Assigned task:
Transcribe only the stretch of lines that opens with the line containing "R3: none -> 1.5k (DIS, VDD)" and closes with the last line of the listing, skipping pictures.

Exercise data:
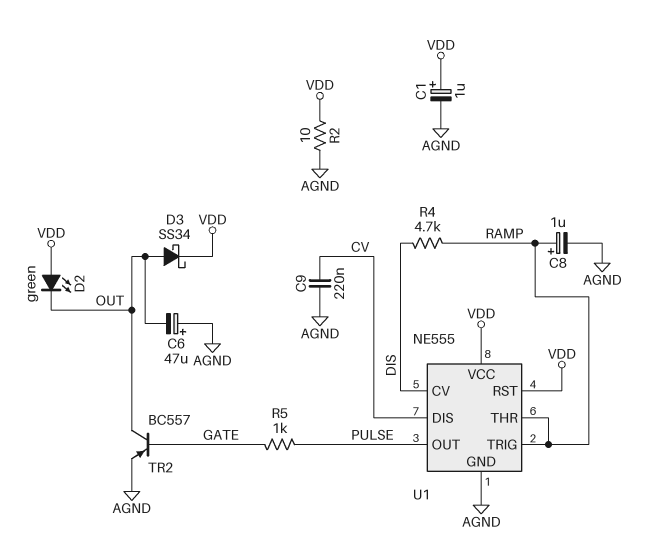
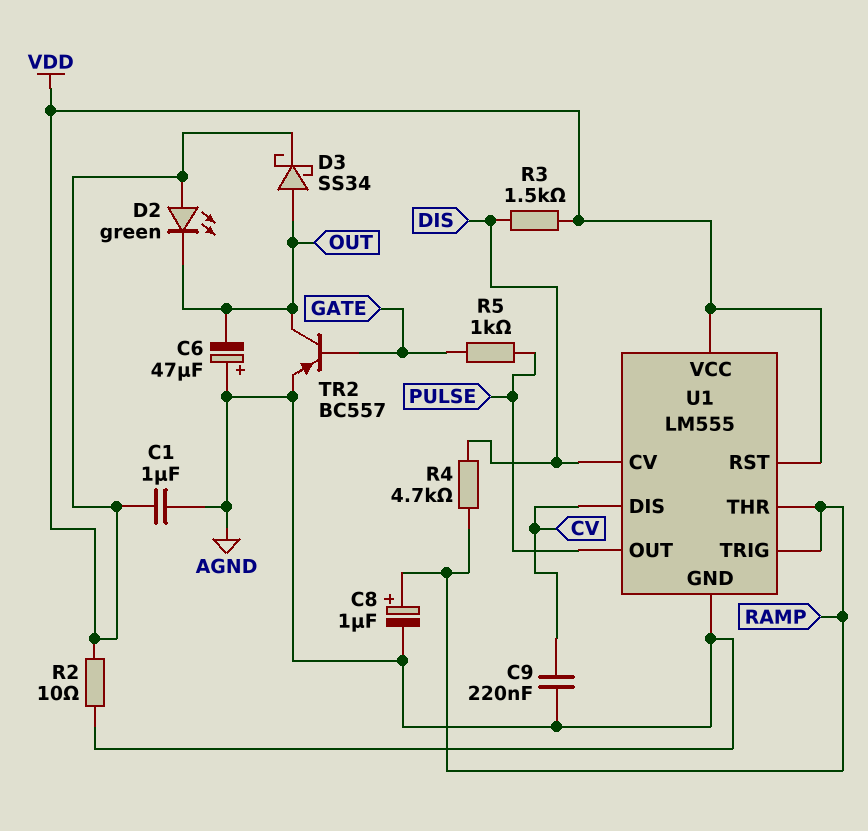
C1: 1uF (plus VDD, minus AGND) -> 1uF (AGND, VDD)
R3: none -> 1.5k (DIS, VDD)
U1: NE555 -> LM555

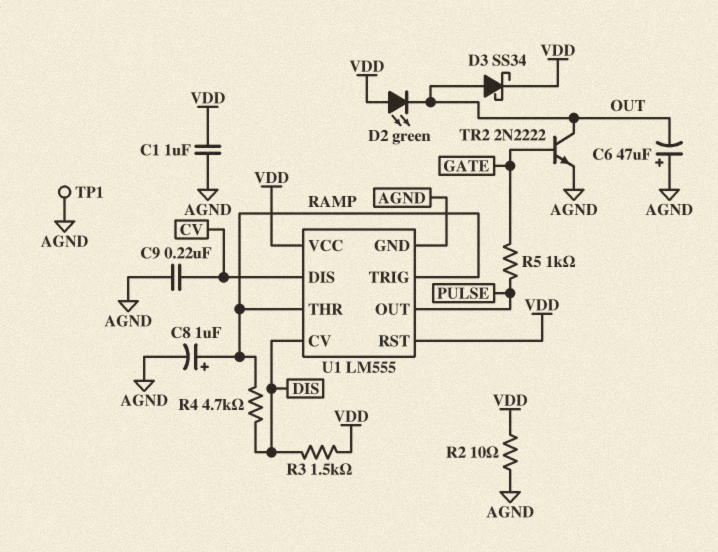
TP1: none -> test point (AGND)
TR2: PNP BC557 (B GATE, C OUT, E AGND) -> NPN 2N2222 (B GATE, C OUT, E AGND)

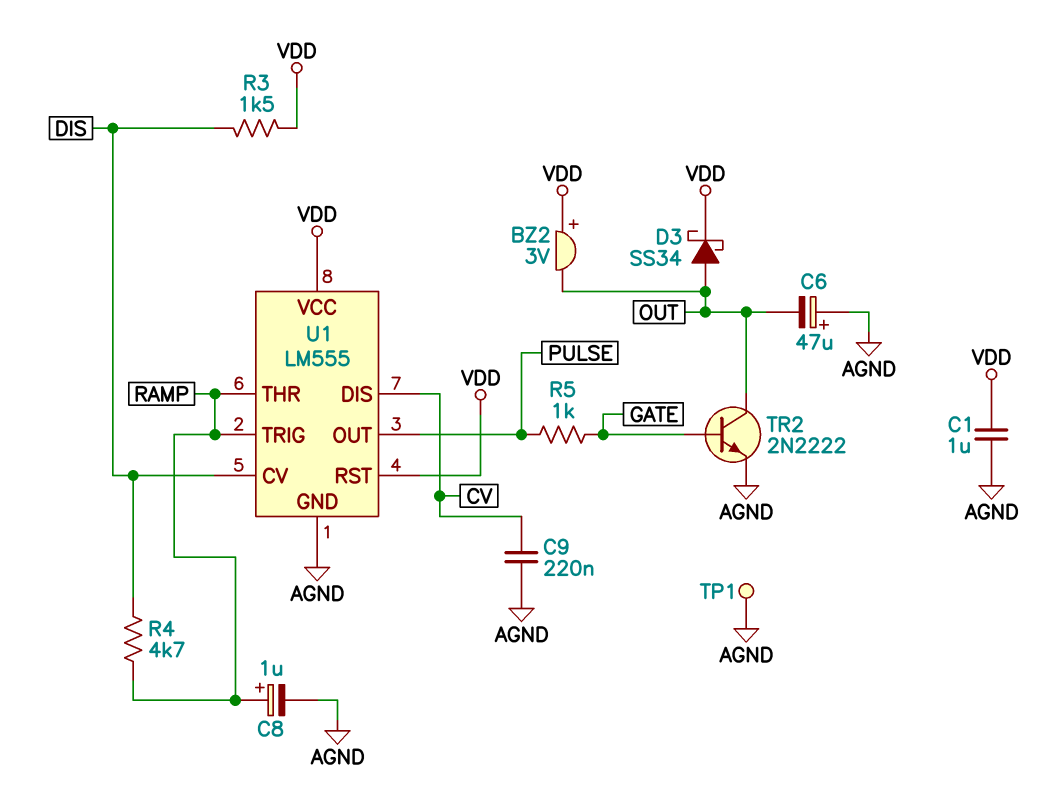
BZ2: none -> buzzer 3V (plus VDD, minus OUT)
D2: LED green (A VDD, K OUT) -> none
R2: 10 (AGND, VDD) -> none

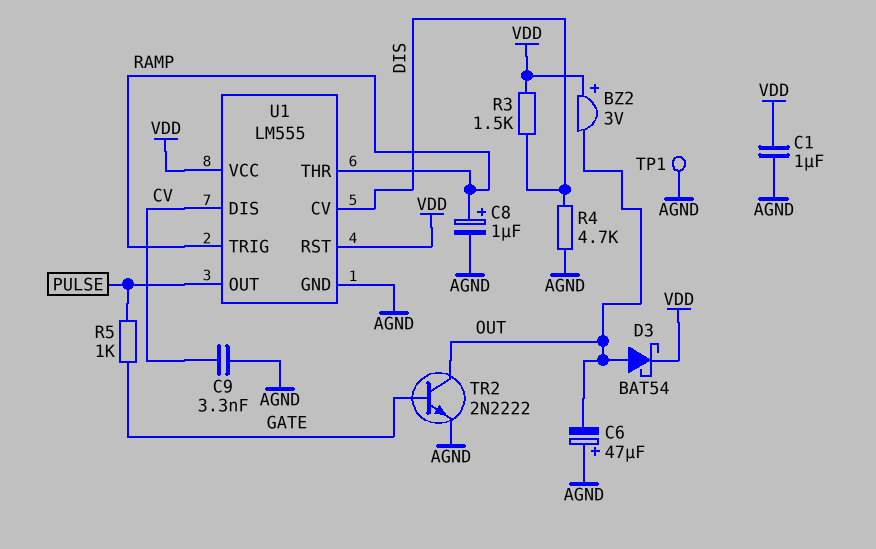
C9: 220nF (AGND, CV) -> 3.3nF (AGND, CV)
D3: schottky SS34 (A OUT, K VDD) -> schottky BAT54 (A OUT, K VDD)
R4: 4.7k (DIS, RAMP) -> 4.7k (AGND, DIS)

Response below:
R3: none -> 1.5k (DIS, VDD)
U1: NE555 -> LM555

TP1: none -> test point (AGND)
TR2: PNP BC557 (B GATE, C OUT, E AGND) -> NPN 2N2222 (B GATE, C OUT, E AGND)

BZ2: none -> buzzer 3V (plus VDD, minus OUT)
D2: LED green (A VDD, K OUT) -> none
R2: 10 (AGND, VDD) -> none

C9: 220nF (AGND, CV) -> 3.3nF (AGND, CV)
D3: schottky SS34 (A OUT, K VDD) -> schottky BAT54 (A OUT, K VDD)
R4: 4.7k (DIS, RAMP) -> 4.7k (AGND, DIS)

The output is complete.